> **INPUT DATA**

****************************************

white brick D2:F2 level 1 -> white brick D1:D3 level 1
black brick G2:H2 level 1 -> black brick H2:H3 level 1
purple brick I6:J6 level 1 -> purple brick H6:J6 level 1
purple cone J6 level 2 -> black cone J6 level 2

****************************************

> **WORK ITEM**
Find each line above that contains "brick", and copy those lines.

> **YOUR SOLUTION**
white brick D2:F2 level 1 -> white brick D1:D3 level 1
black brick G2:H2 level 1 -> black brick H2:H3 level 1
purple brick I6:J6 level 1 -> purple brick H6:J6 level 1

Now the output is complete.